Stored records
★ ★ ★ ★ ★

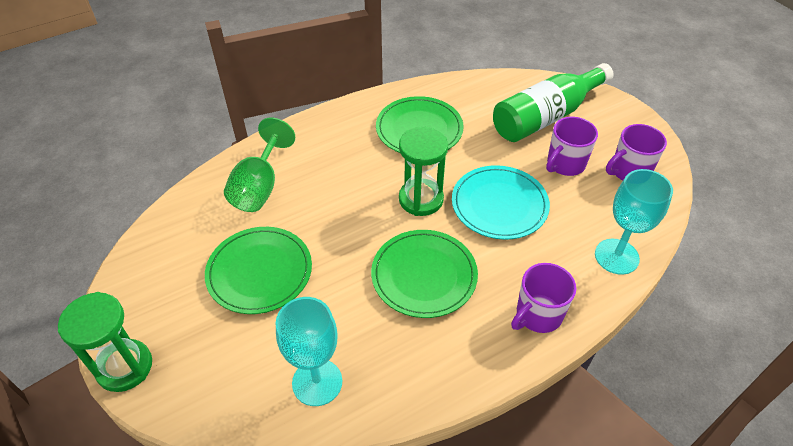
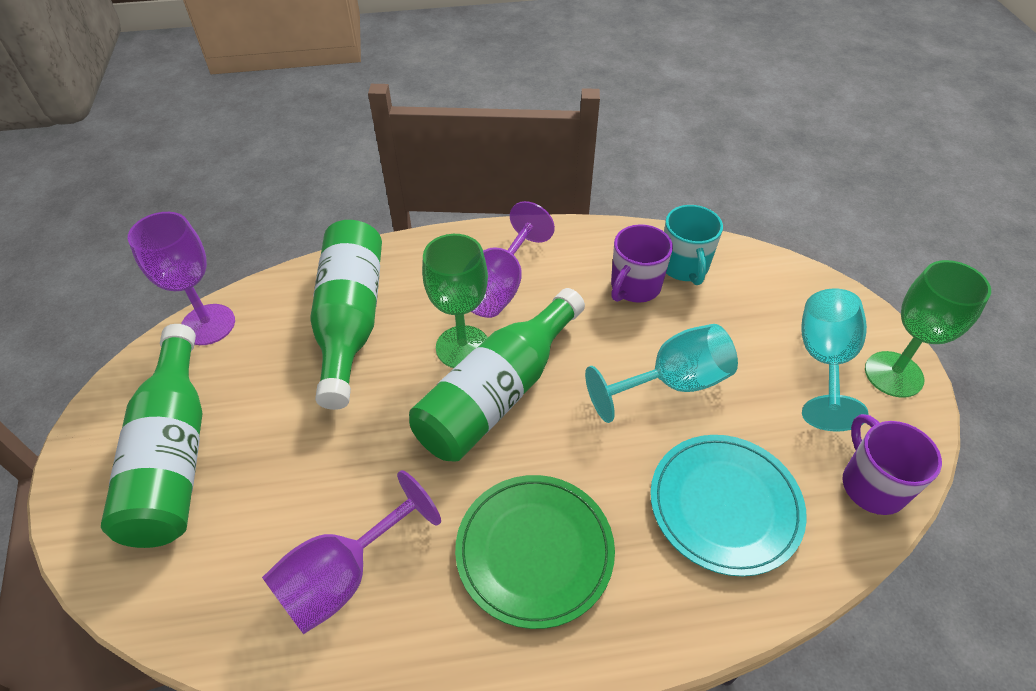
green bottle: 1 -> 3
green goblet: 1 -> 2
green hourglass: 2 -> 0
green plate: 3 -> 1
purple goblet: 0 -> 3
purple mug: 3 -> 2
turquoise mug: 0 -> 1

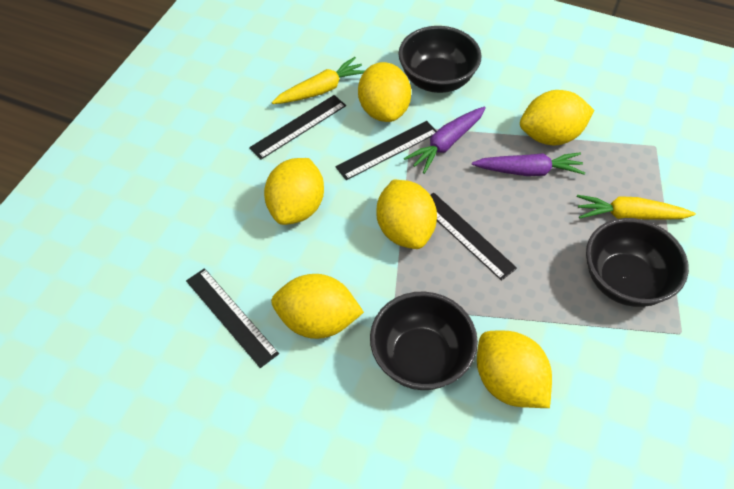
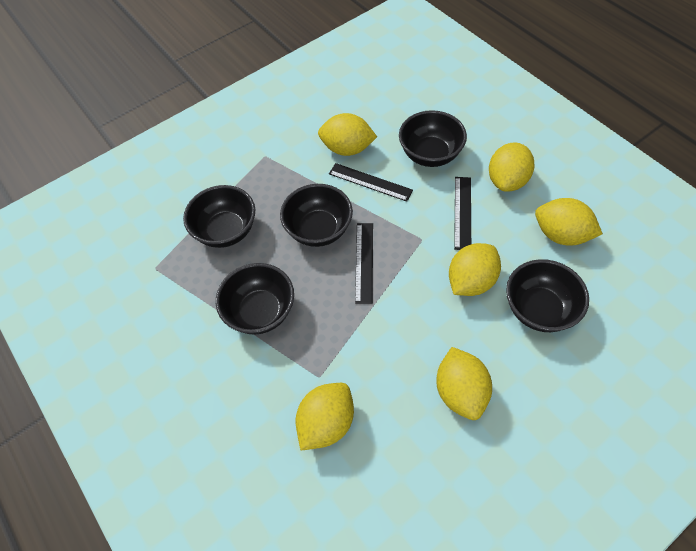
black bowl: 3 -> 5
black ruler: 4 -> 3
purple carrot: 2 -> 0
yellow carrot: 2 -> 0

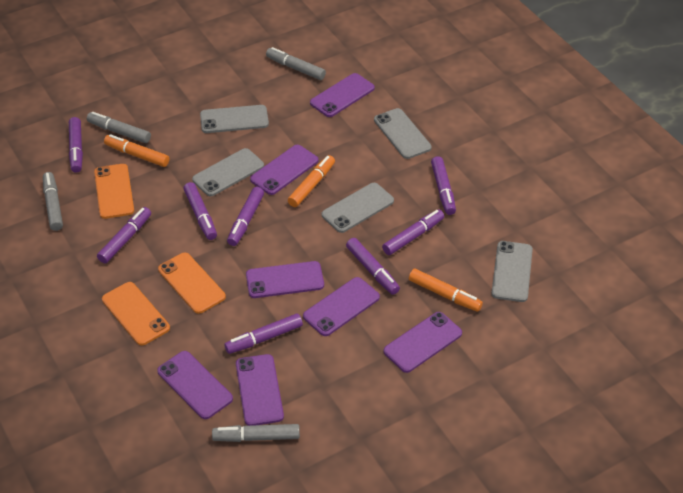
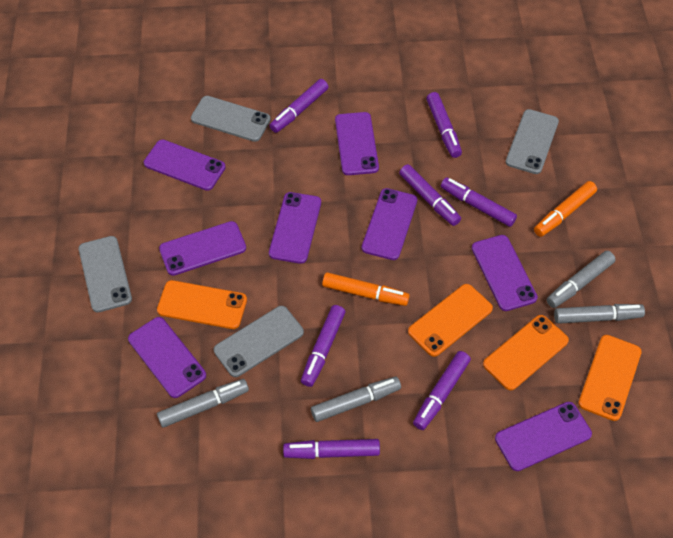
grey phone: 5 -> 4
orange marker: 3 -> 2
orange phone: 3 -> 4
purple marker: 8 -> 7
purple phone: 7 -> 8

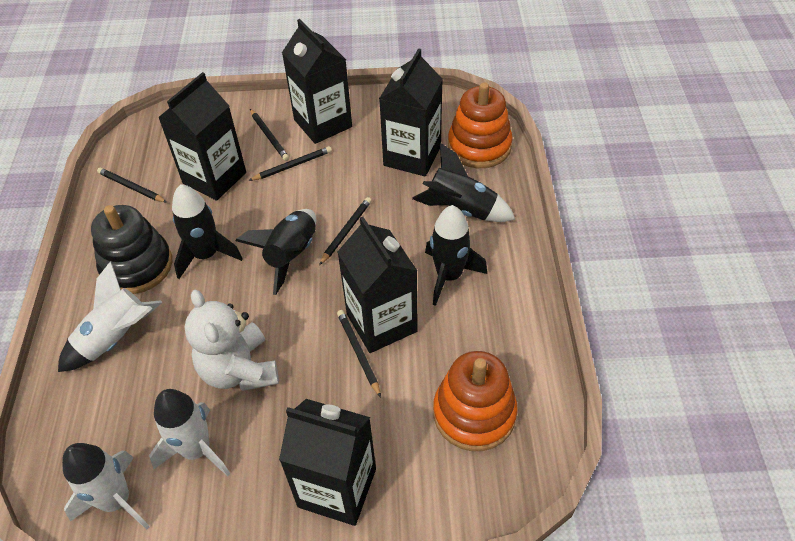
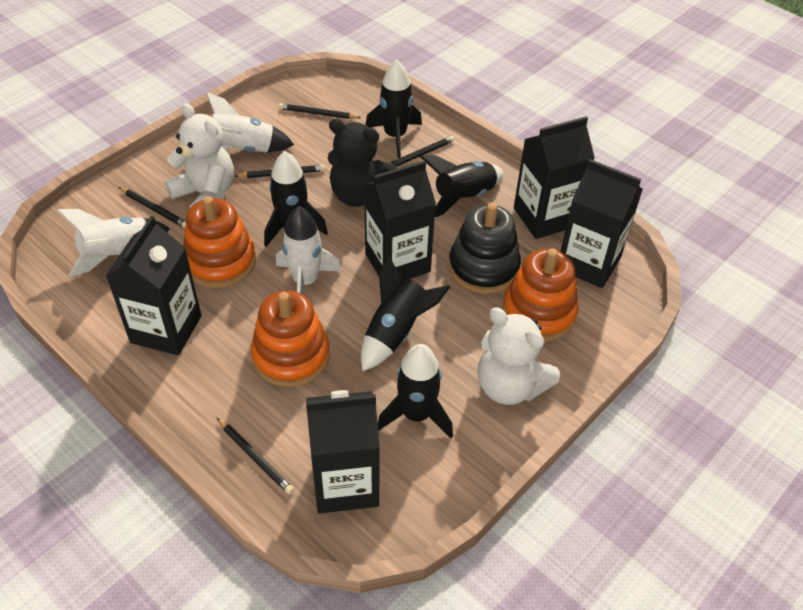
black rocket: 4 -> 5
black teddy bear: 0 -> 1
orange stacking toy: 2 -> 3
white teddy bear: 1 -> 2

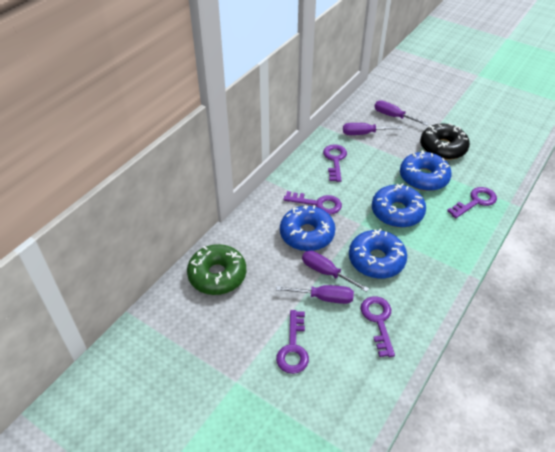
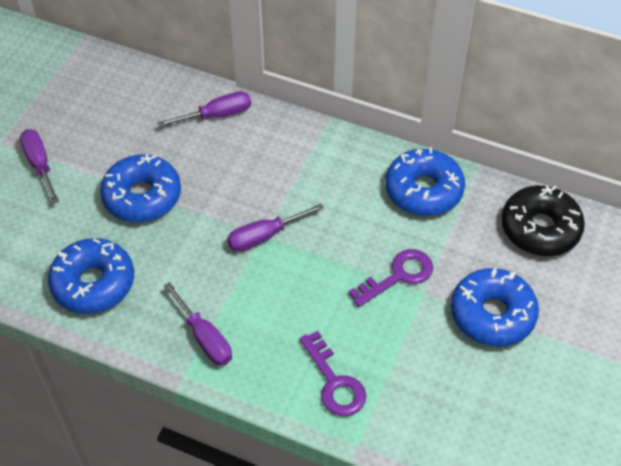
green donut: 1 -> 0
purple key: 5 -> 2

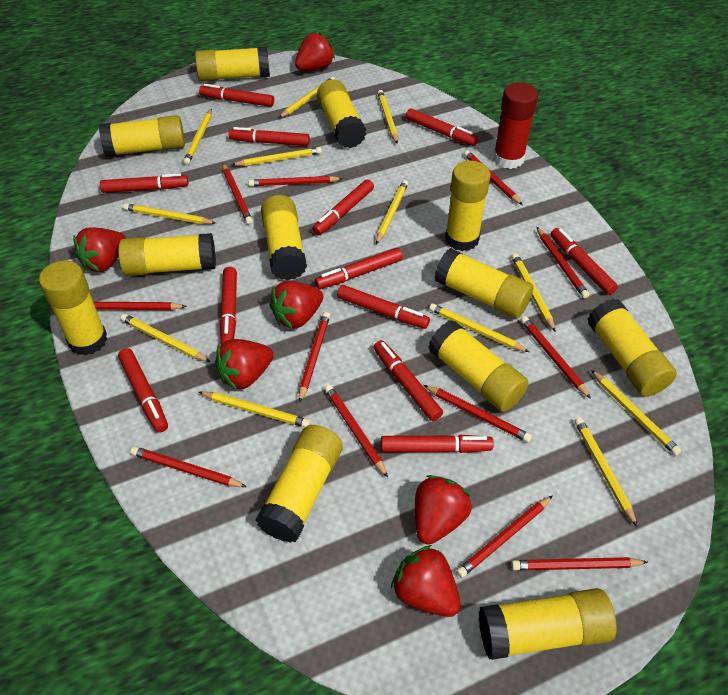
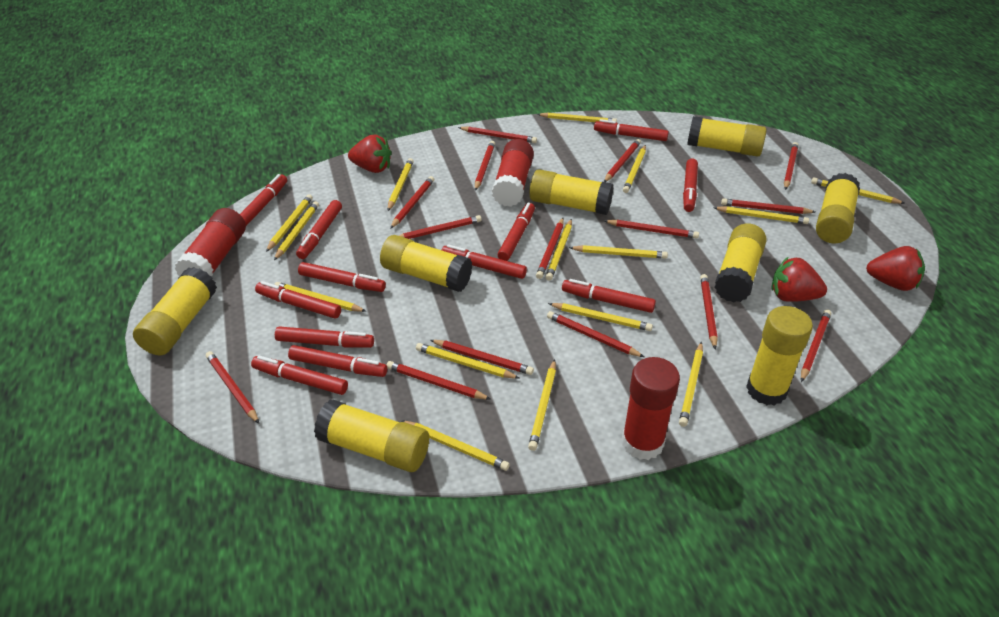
red glue stick: 1 -> 3
red pencil: 12 -> 15
red strawberry: 6 -> 3
yellow glue stick: 12 -> 8
yellow pencil: 12 -> 15

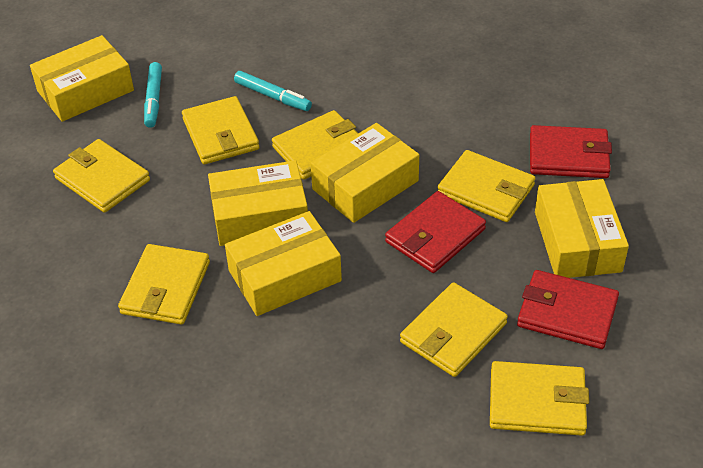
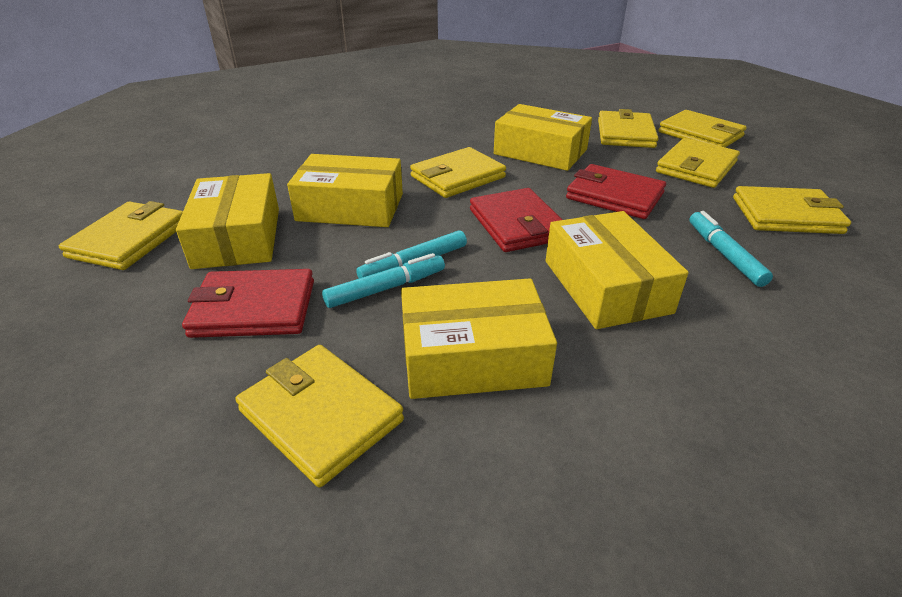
turquoise marker: 2 -> 3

★ ★ ★ ★ ★

Output each record above exactly as written. Skip any pictures.

**Answer box:**
green bottle: 1 -> 3
green goblet: 1 -> 2
green hourglass: 2 -> 0
green plate: 3 -> 1
purple goblet: 0 -> 3
purple mug: 3 -> 2
turquoise mug: 0 -> 1

black bowl: 3 -> 5
black ruler: 4 -> 3
purple carrot: 2 -> 0
yellow carrot: 2 -> 0

grey phone: 5 -> 4
orange marker: 3 -> 2
orange phone: 3 -> 4
purple marker: 8 -> 7
purple phone: 7 -> 8

black rocket: 4 -> 5
black teddy bear: 0 -> 1
orange stacking toy: 2 -> 3
white teddy bear: 1 -> 2

green donut: 1 -> 0
purple key: 5 -> 2

red glue stick: 1 -> 3
red pencil: 12 -> 15
red strawberry: 6 -> 3
yellow glue stick: 12 -> 8
yellow pencil: 12 -> 15

turquoise marker: 2 -> 3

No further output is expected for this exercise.